BEGIN Record extracts

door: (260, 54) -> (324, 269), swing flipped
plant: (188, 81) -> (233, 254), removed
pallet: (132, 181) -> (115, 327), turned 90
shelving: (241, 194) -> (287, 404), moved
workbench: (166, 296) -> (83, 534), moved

END Record extracts

→ **Goal of the exercise**
Return the lines from the one containing "pallet: (132, 181) -> (115, 327), turned 90" through the last line of the records. Include both ends and nothing else.

→ **Solution to this task**
pallet: (132, 181) -> (115, 327), turned 90
shelving: (241, 194) -> (287, 404), moved
workbench: (166, 296) -> (83, 534), moved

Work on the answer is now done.